-- Opening Marker --
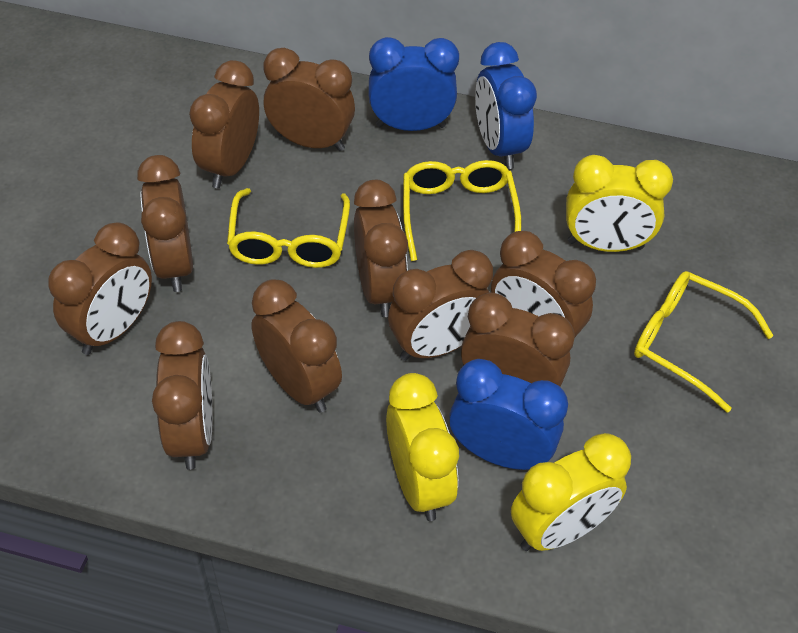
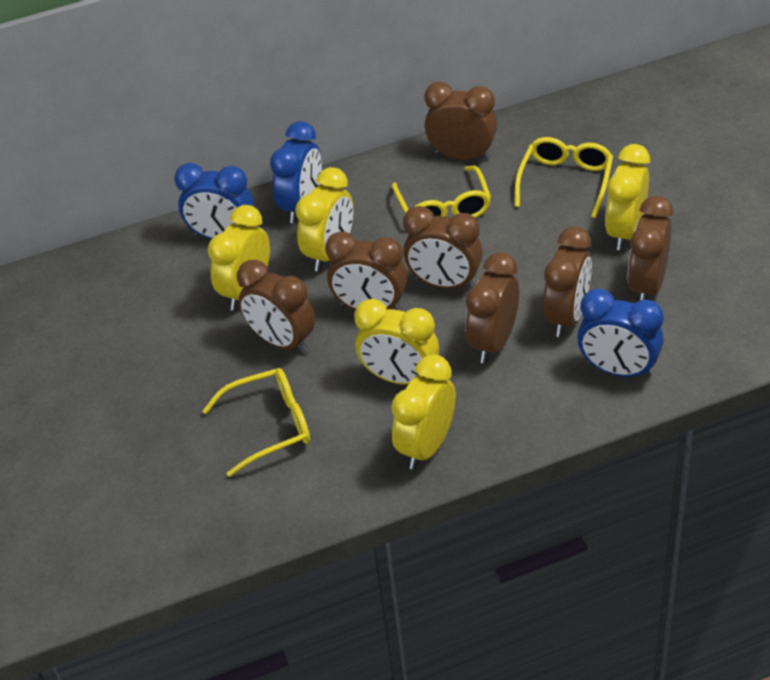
brown clock: 10 -> 7
yellow clock: 3 -> 5

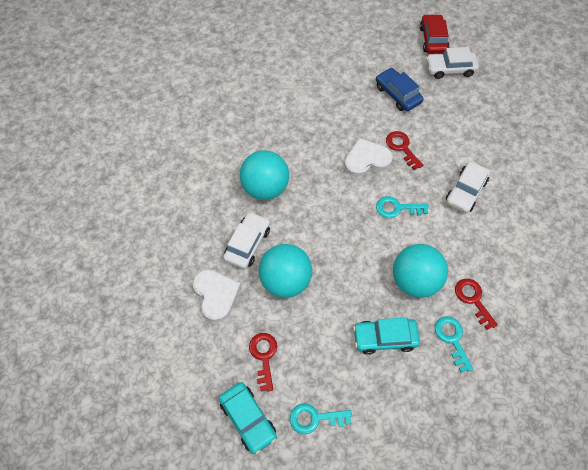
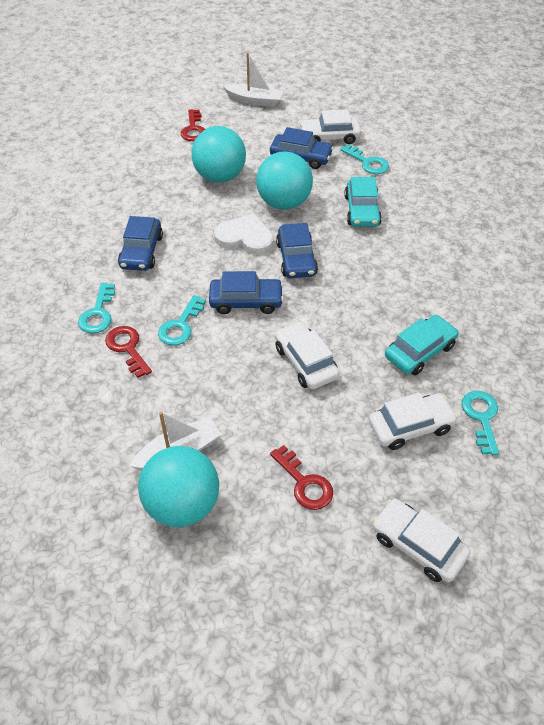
blue car: 1 -> 4
red car: 1 -> 0
turquoise key: 3 -> 4
white boat: 0 -> 2
white car: 3 -> 4
white heart: 2 -> 1

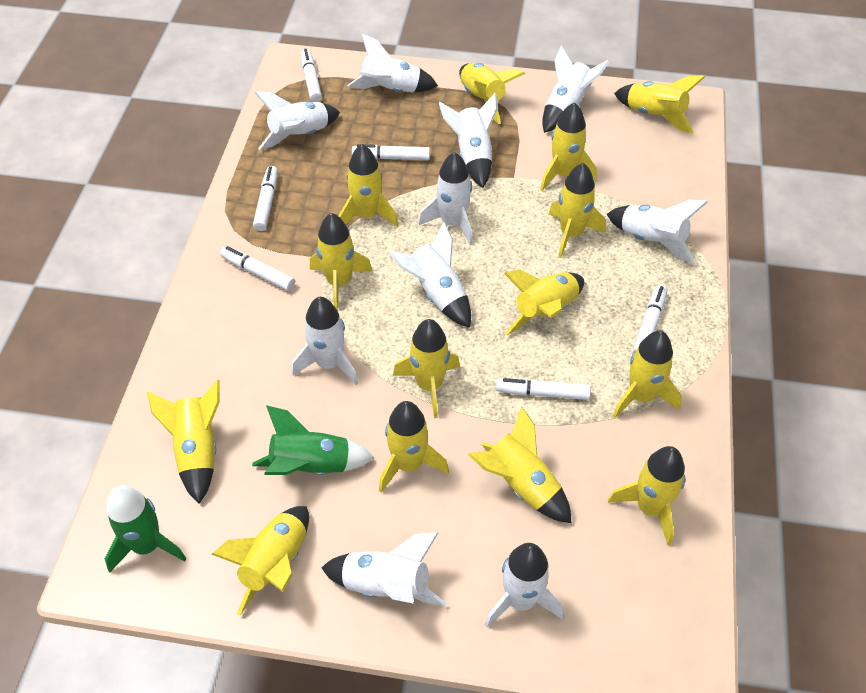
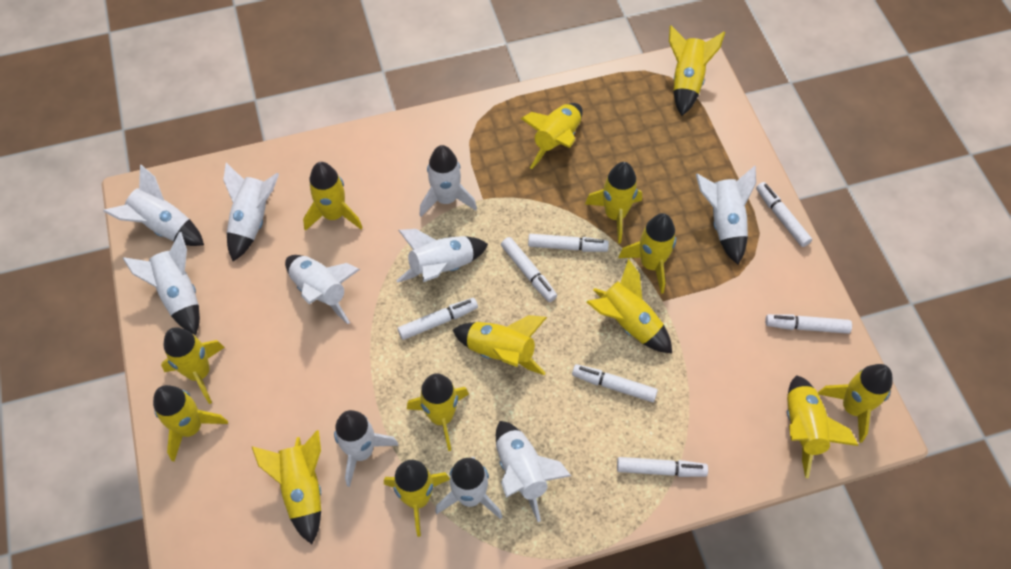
green rocket: 2 -> 0
white marker: 6 -> 7

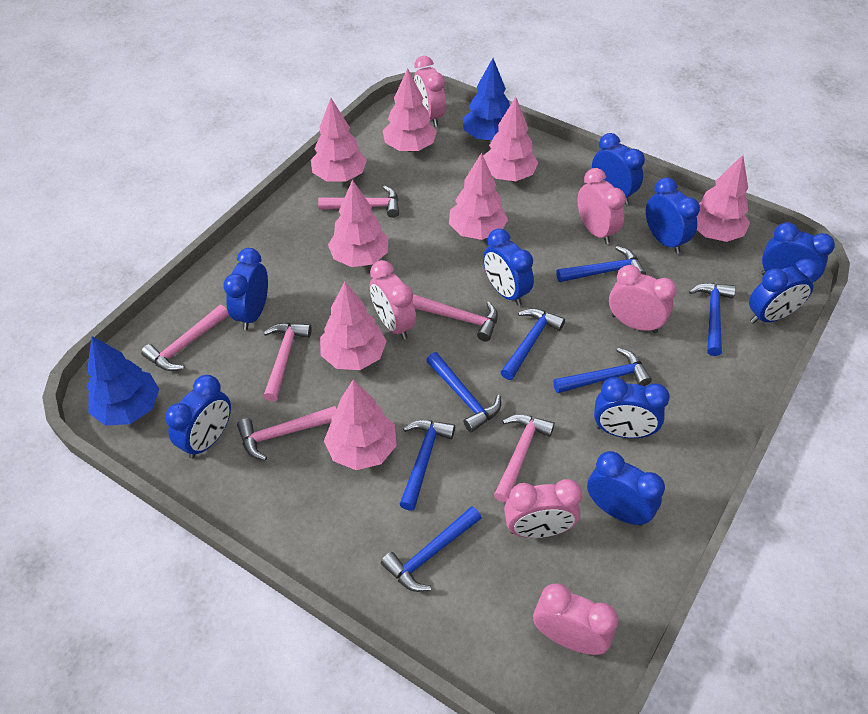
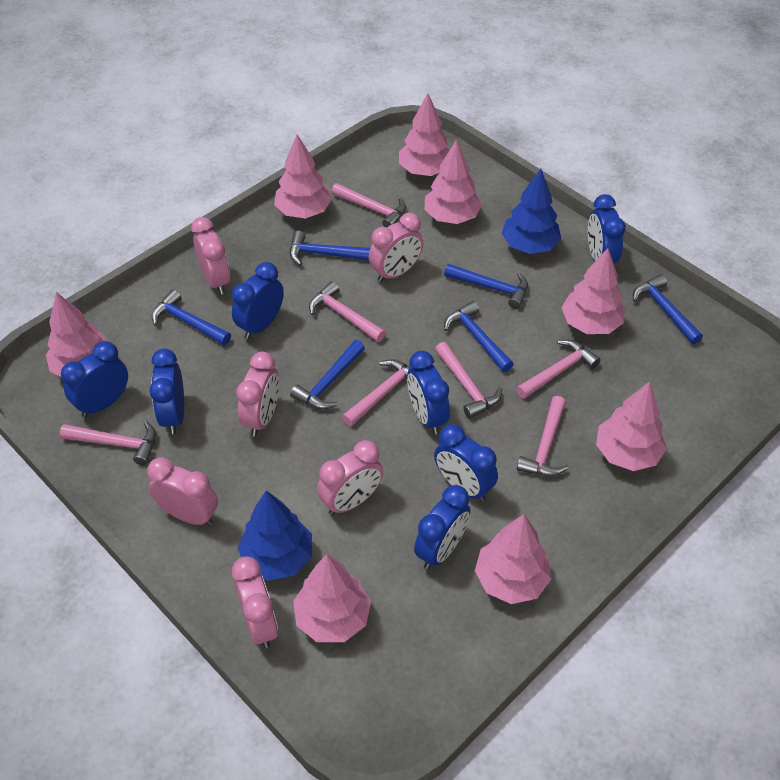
blue clock: 9 -> 7
blue hammer: 7 -> 6
pink hammer: 6 -> 7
-- Closing Marker --
#### BRIEF
All of the entries above are to be restated word for word, minus the images.

#### REPLY TO THE TASK
brown clock: 10 -> 7
yellow clock: 3 -> 5

blue car: 1 -> 4
red car: 1 -> 0
turquoise key: 3 -> 4
white boat: 0 -> 2
white car: 3 -> 4
white heart: 2 -> 1

green rocket: 2 -> 0
white marker: 6 -> 7

blue clock: 9 -> 7
blue hammer: 7 -> 6
pink hammer: 6 -> 7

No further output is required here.